(Image and question records)
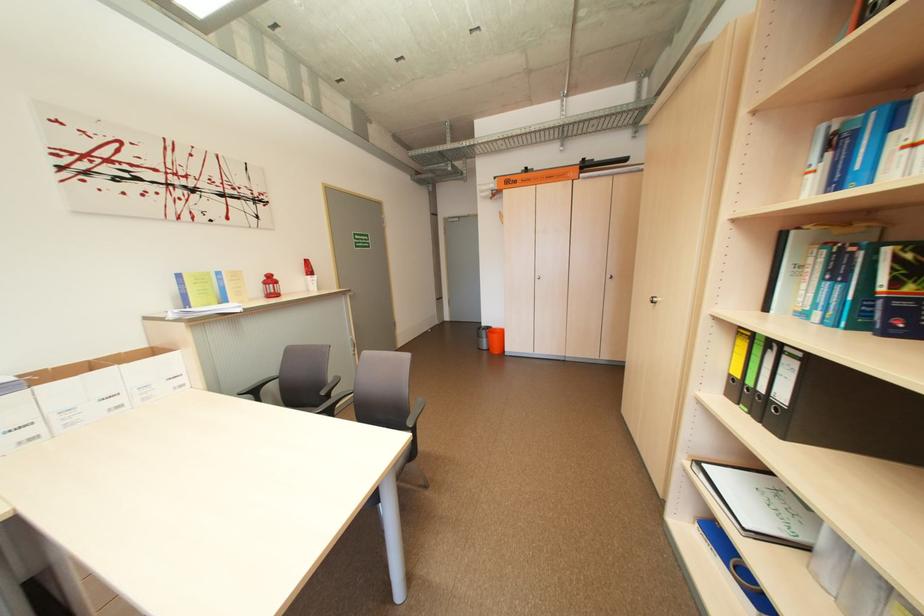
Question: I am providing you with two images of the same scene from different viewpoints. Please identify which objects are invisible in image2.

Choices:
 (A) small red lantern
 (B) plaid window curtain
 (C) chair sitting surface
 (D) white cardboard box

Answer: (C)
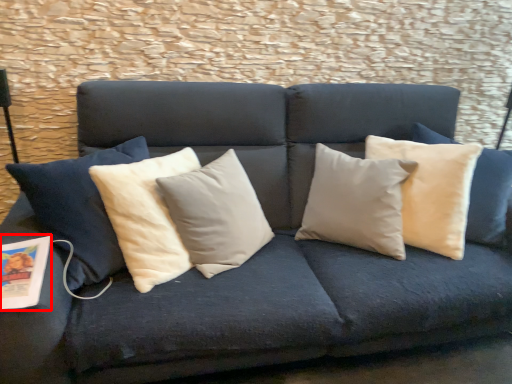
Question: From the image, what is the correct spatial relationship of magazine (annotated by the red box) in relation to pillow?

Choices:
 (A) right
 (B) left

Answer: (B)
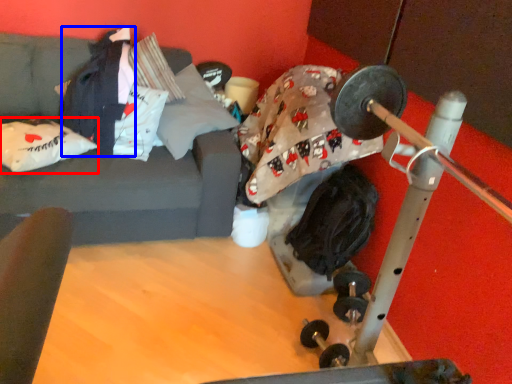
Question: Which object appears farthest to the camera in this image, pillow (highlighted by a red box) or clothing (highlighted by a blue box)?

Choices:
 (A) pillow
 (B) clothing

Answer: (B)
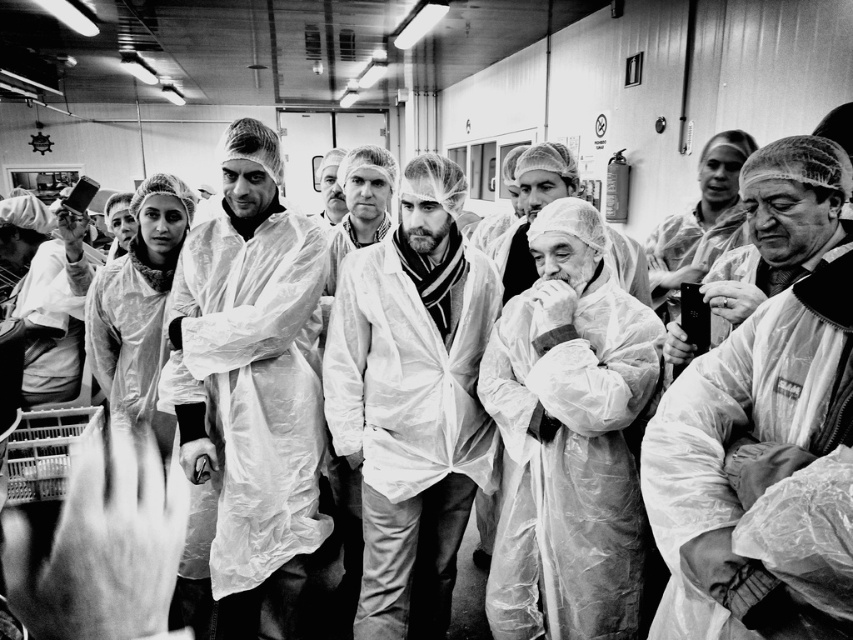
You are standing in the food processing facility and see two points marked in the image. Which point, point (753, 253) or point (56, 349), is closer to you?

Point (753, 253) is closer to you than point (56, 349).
--
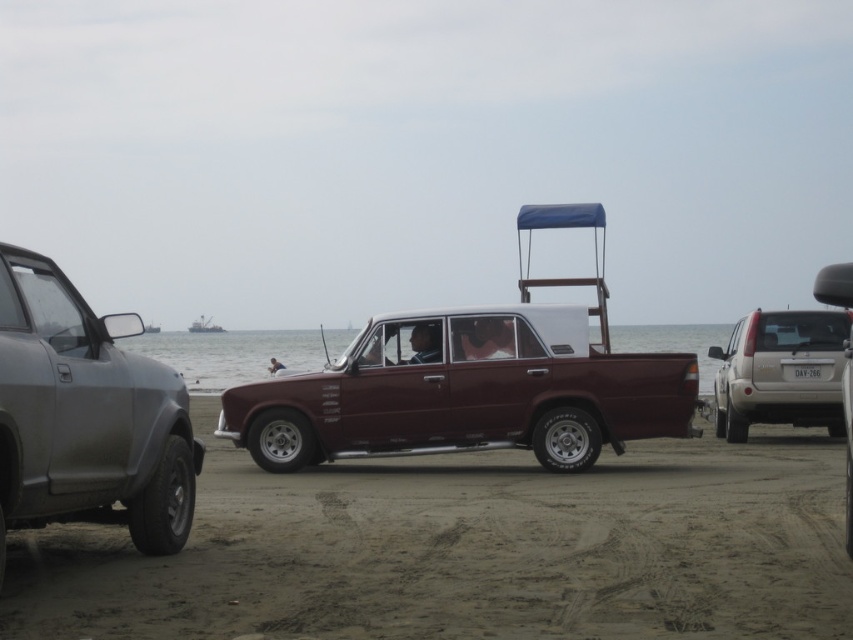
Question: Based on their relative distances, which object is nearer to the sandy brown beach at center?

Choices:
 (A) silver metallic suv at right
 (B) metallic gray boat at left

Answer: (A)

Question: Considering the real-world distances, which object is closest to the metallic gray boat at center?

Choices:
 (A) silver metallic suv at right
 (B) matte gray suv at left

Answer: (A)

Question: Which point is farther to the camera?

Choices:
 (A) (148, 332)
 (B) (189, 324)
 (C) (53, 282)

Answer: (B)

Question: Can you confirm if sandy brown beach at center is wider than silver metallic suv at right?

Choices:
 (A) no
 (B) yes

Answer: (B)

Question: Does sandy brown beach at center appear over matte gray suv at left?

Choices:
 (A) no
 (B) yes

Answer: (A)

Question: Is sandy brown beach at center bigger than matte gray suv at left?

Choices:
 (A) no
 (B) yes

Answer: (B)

— YOUR OBJECTIVE —
Pull out every line of the items above that contains the string "beach". Treat uppercase and lowercase letters as different.

— IN RESPONSE —
Question: Based on their relative distances, which object is nearer to the sandy brown beach at center?
Question: Can you confirm if sandy brown beach at center is wider than silver metallic suv at right?
Question: Does sandy brown beach at center appear over matte gray suv at left?
Question: Is sandy brown beach at center bigger than matte gray suv at left?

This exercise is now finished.